__PROVIDED RECORDS__.
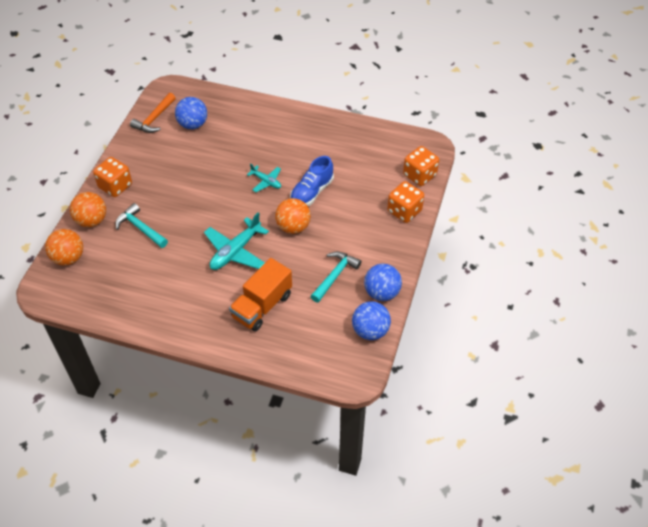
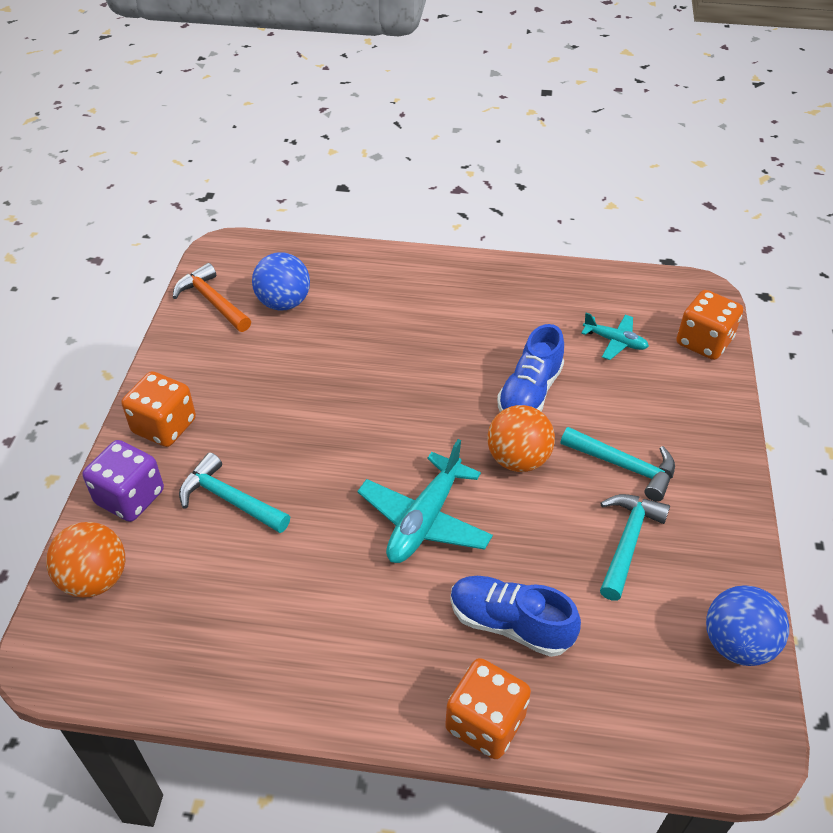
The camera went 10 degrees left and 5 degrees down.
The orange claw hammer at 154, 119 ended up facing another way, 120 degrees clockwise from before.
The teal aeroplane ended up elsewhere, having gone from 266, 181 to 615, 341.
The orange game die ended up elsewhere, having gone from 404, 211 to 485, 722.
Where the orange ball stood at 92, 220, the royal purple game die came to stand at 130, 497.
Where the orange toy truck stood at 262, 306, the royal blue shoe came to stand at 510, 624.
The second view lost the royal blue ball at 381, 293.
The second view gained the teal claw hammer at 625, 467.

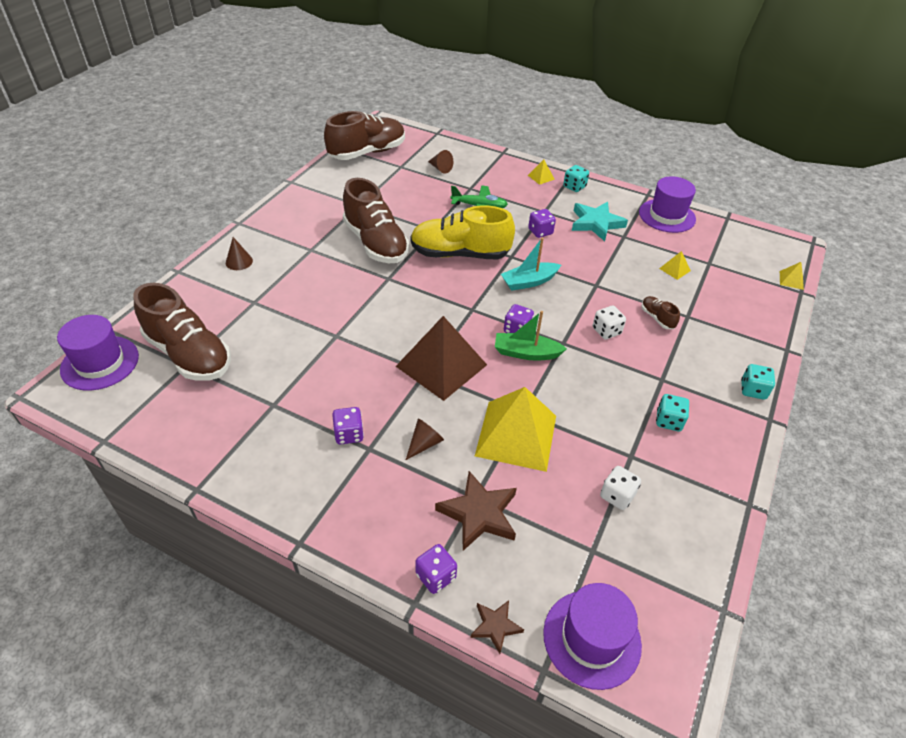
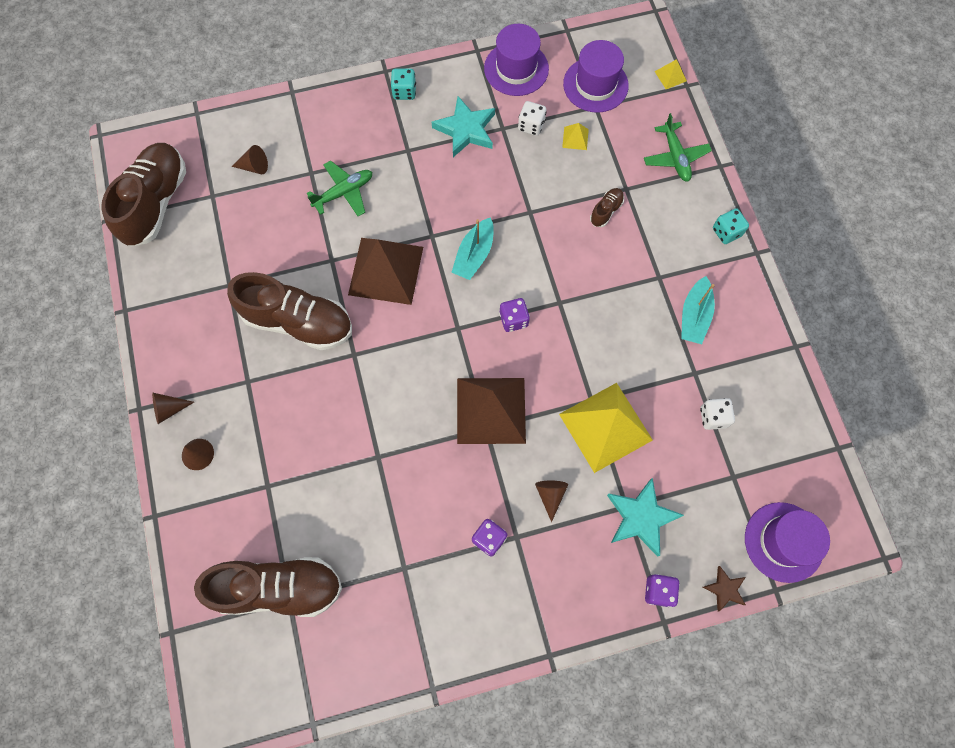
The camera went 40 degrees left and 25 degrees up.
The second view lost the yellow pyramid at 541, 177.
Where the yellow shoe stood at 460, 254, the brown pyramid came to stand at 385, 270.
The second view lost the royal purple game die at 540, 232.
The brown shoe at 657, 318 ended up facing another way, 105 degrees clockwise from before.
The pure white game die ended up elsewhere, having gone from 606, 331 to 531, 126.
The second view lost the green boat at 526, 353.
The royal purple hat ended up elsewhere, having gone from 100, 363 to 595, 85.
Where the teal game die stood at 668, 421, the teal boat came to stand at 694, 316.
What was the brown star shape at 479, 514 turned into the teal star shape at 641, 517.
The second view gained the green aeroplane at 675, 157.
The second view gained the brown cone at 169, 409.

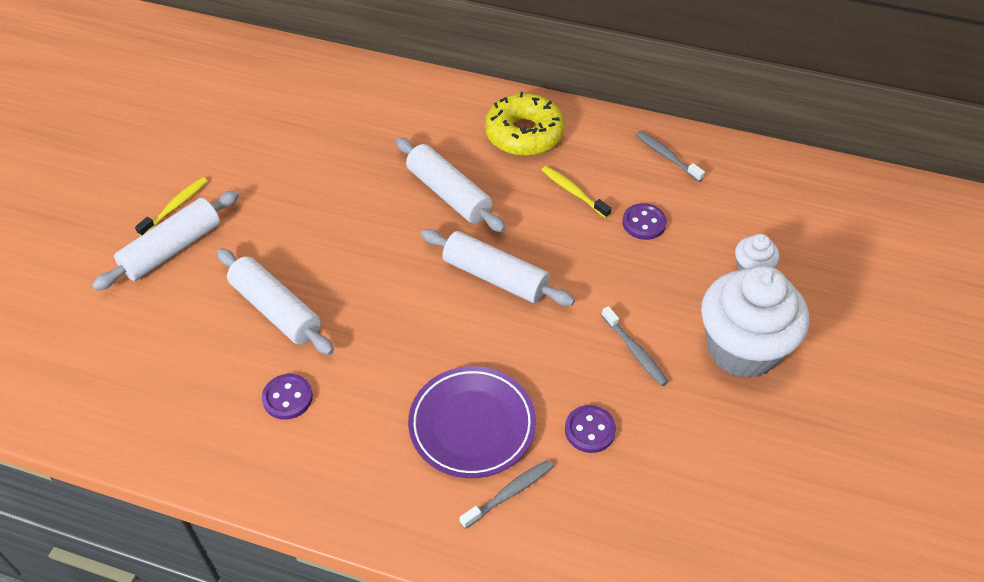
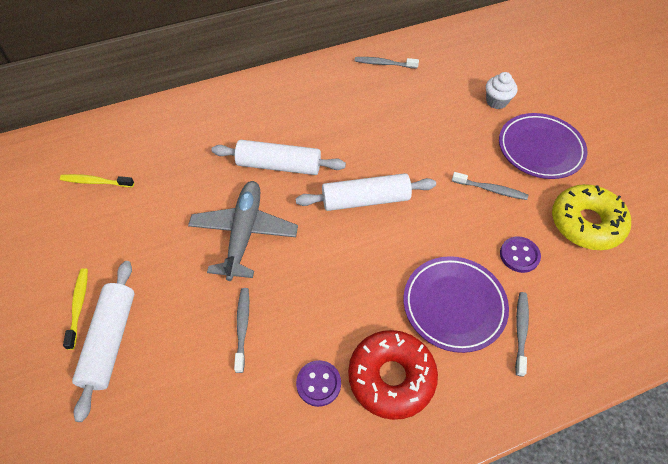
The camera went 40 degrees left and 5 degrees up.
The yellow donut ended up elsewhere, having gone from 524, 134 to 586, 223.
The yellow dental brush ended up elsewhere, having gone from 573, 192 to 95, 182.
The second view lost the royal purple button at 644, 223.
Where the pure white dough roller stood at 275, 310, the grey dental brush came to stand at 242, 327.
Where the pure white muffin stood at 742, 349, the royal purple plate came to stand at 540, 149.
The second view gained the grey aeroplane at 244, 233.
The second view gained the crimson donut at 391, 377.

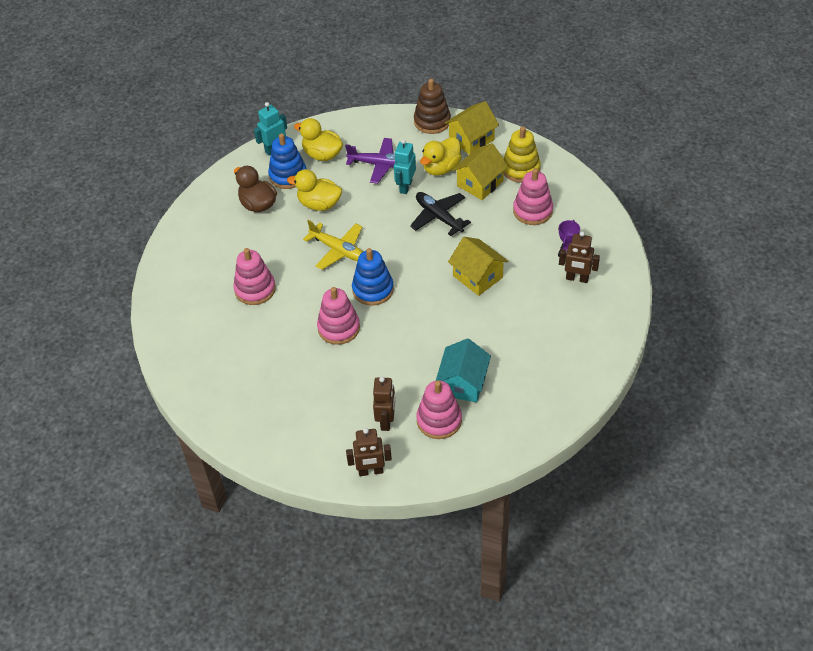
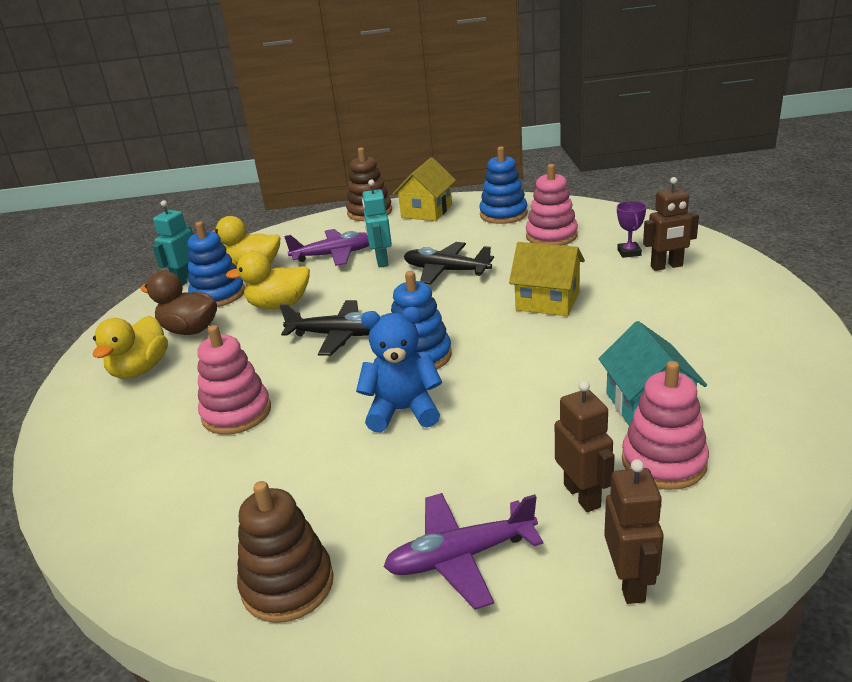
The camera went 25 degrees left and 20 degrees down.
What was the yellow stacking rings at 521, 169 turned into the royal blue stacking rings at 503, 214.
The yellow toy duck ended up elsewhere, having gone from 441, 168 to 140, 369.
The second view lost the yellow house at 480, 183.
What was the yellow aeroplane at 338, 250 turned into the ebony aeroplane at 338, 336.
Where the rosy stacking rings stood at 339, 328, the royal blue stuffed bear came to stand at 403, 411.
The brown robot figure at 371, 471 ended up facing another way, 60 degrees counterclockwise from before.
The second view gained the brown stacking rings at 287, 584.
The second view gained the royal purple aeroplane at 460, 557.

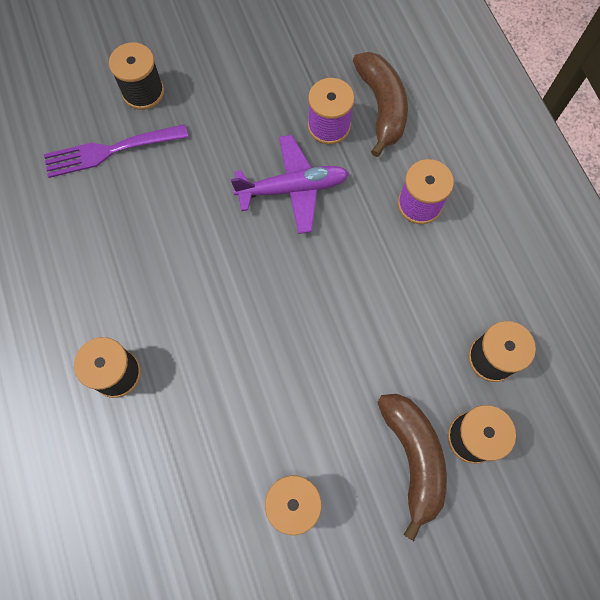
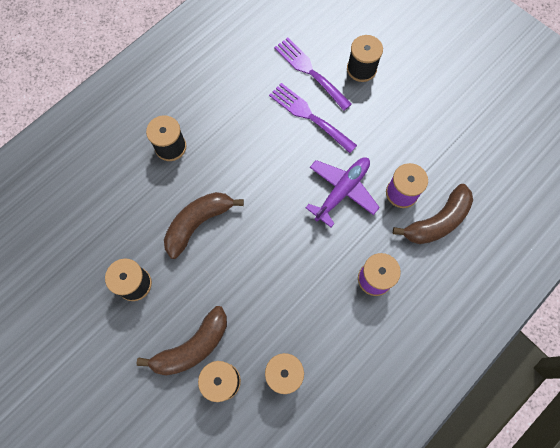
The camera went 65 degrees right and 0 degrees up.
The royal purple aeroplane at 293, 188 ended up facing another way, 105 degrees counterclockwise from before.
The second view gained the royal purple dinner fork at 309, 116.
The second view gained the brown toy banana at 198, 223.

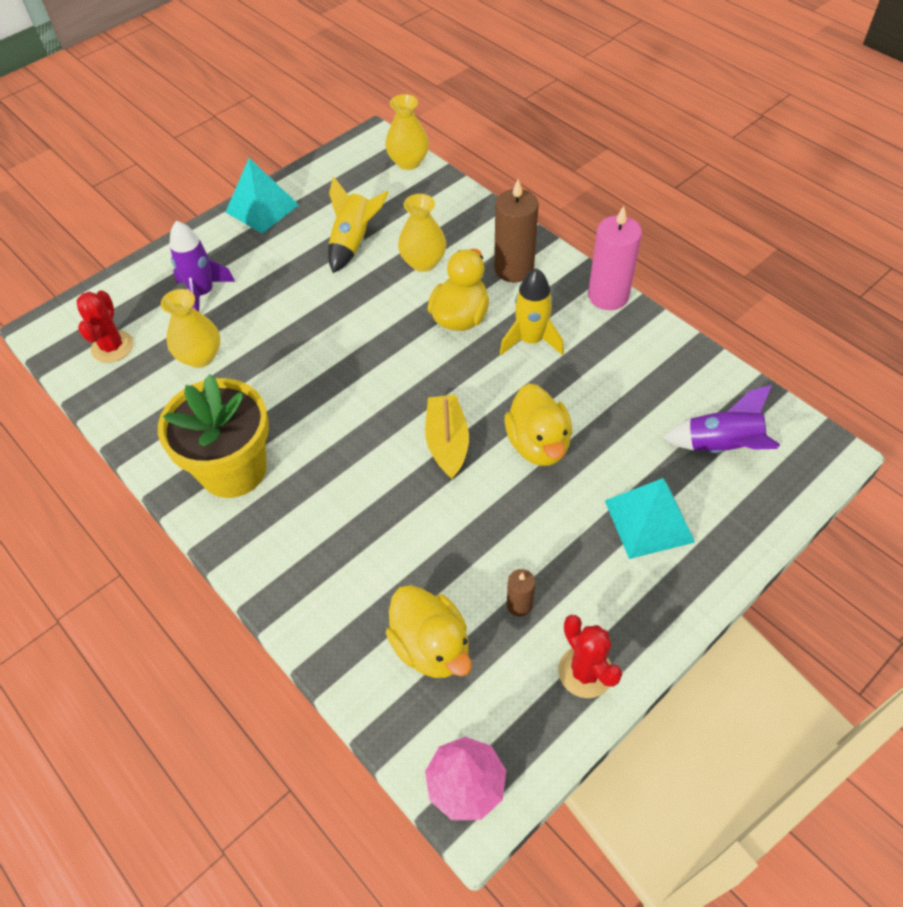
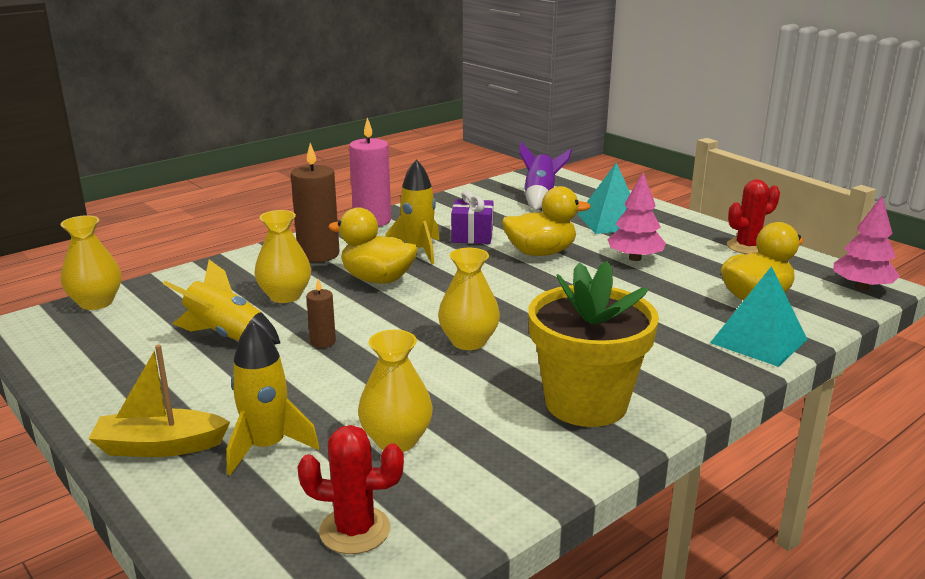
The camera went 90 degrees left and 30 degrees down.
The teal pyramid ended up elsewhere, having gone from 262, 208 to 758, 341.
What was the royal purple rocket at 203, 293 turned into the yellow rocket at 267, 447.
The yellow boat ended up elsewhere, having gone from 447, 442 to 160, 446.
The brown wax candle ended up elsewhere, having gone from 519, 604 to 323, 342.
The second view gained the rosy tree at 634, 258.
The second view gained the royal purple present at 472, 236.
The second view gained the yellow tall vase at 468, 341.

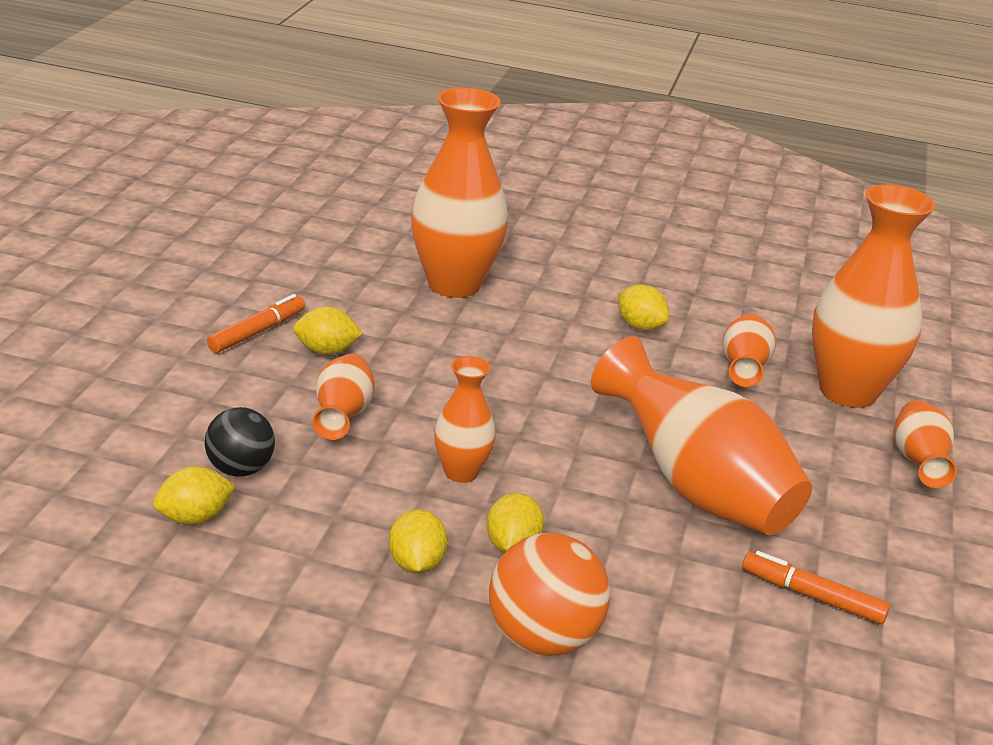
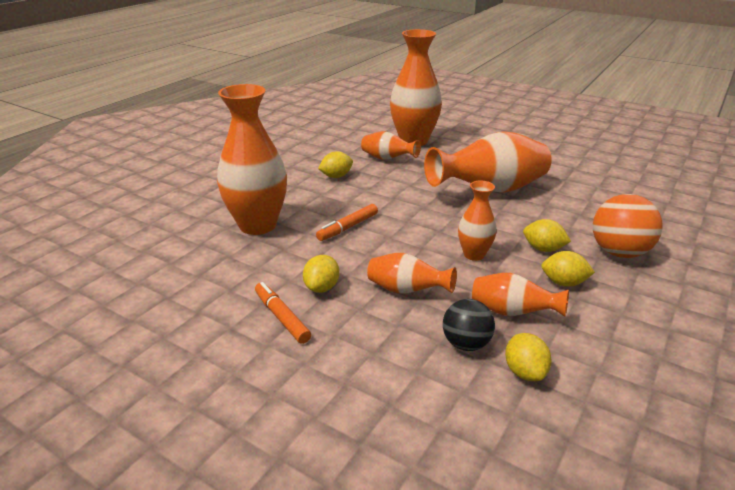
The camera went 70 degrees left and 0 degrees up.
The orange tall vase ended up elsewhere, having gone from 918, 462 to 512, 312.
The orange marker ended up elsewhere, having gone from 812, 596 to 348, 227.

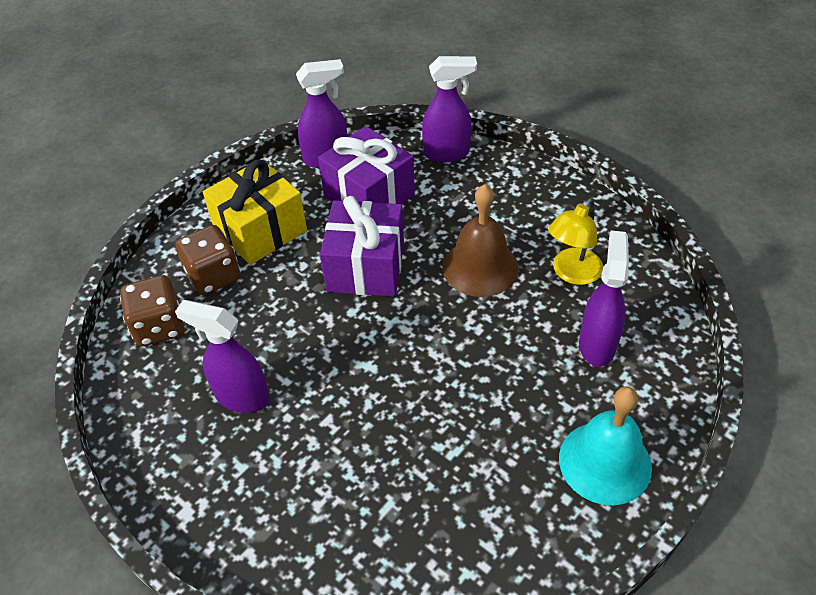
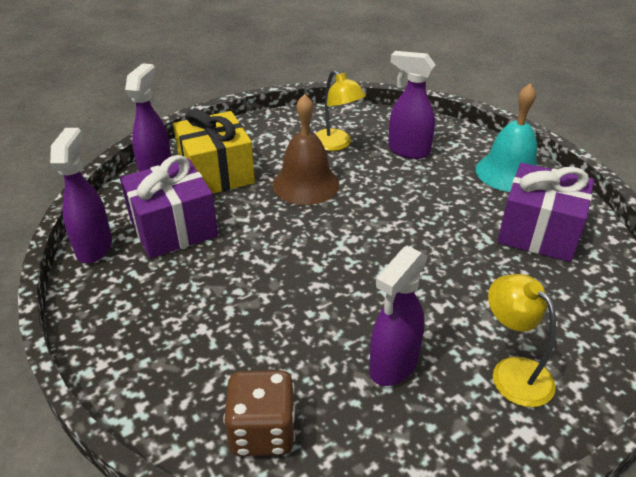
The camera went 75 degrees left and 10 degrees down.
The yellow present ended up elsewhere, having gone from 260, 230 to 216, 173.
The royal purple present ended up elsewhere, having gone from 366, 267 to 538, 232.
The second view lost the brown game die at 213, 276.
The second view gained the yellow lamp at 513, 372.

__TASK DIRECTIONS__. Please copy the lines in the records above between the one holding "The orange claw" and the one holding "The second view lost the royal blue", inclusive, exactly and with no other line.

__YOUR SOLUTION__.
The orange claw hammer at 154, 119 ended up facing another way, 120 degrees clockwise from before.
The teal aeroplane ended up elsewhere, having gone from 266, 181 to 615, 341.
The orange game die ended up elsewhere, having gone from 404, 211 to 485, 722.
Where the orange ball stood at 92, 220, the royal purple game die came to stand at 130, 497.
Where the orange toy truck stood at 262, 306, the royal blue shoe came to stand at 510, 624.
The second view lost the royal blue ball at 381, 293.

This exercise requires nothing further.